Entries taken from a collection:

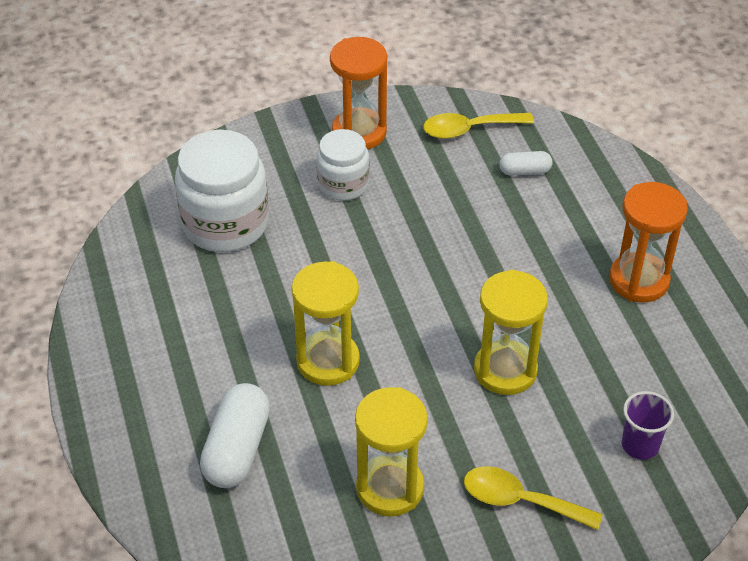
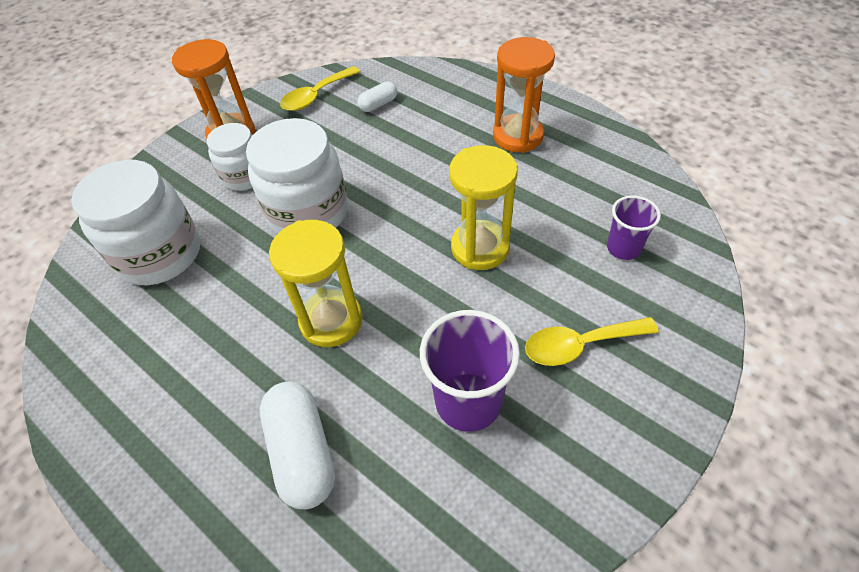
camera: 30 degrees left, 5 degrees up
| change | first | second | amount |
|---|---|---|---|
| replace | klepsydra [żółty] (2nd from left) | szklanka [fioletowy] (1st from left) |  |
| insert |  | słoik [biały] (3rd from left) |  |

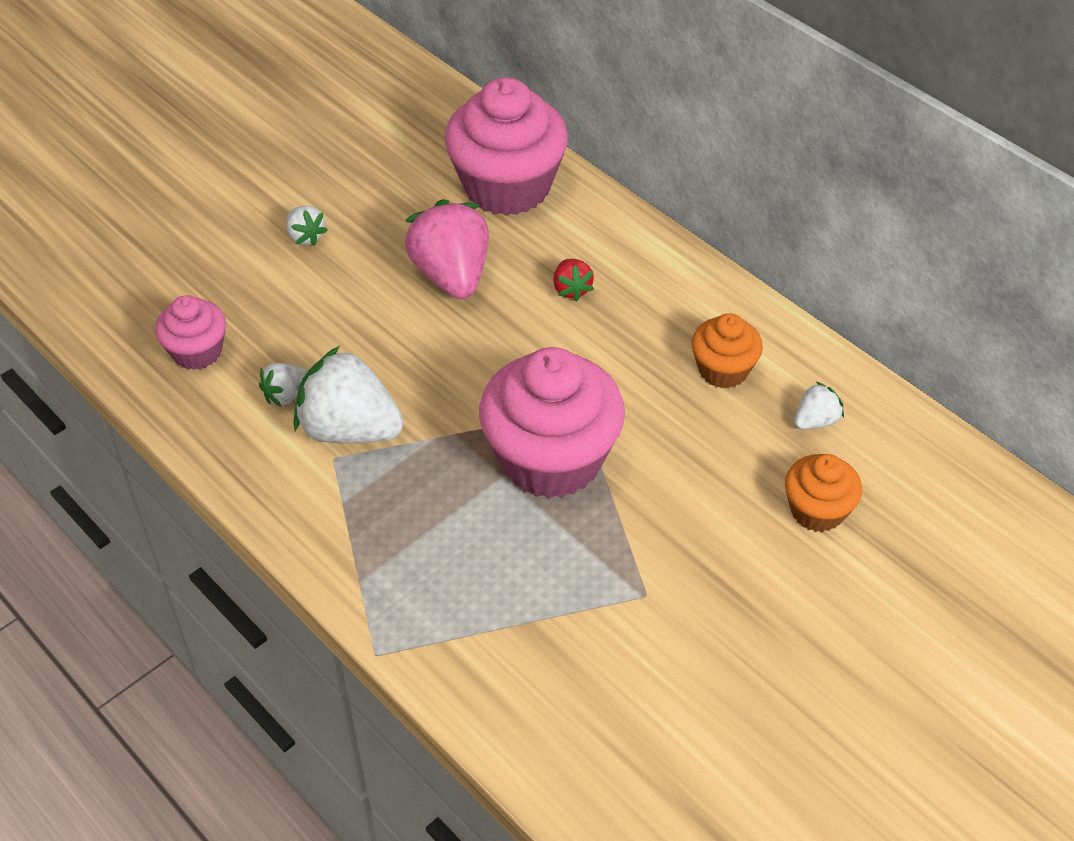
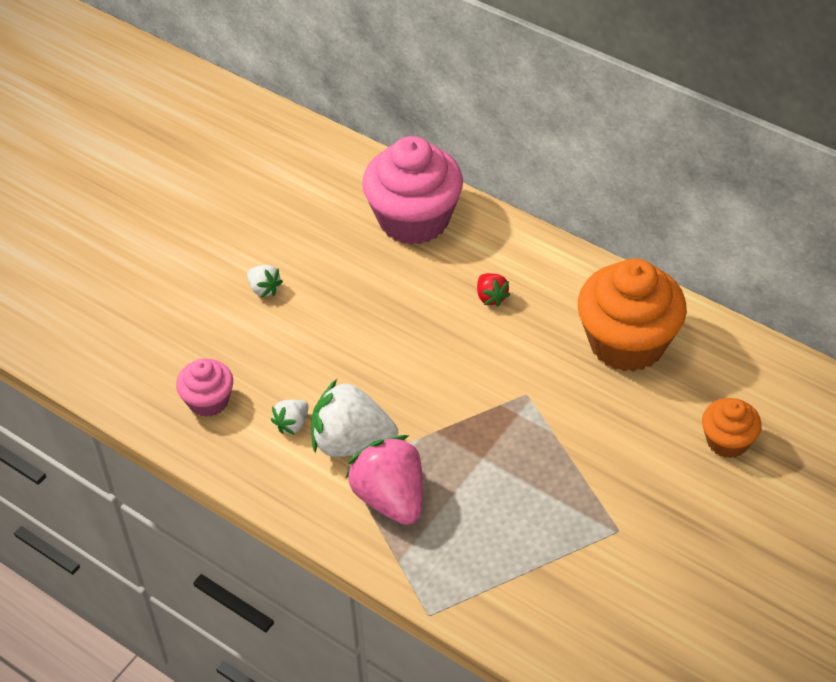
camera: 10 degrees left, 0 degrees up
| change | first | second | amount |
|---|---|---|---|
| move | truskawka [różowy] |  |  |
| delete | muffinka [różowy] (3rd from left) |  |  |
| resize | muffinka [pomarańczowy] (1st from left) |  | x1.92 |
| delete | truskawka [biały] (4th from left) |  |  |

## DIRECTIONS
Print all of the data exactly, and do not carry over any pictures.

## WORKED SOLUTION
camera: 30 degrees left, 5 degrees up
| change | first | second | amount |
|---|---|---|---|
| replace | klepsydra [żółty] (2nd from left) | szklanka [fioletowy] (1st from left) |  |
| insert |  | słoik [biały] (3rd from left) |  |

camera: 10 degrees left, 0 degrees up
| change | first | second | amount |
|---|---|---|---|
| move | truskawka [różowy] |  |  |
| delete | muffinka [różowy] (3rd from left) |  |  |
| resize | muffinka [pomarańczowy] (1st from left) |  | x1.92 |
| delete | truskawka [biały] (4th from left) |  |  |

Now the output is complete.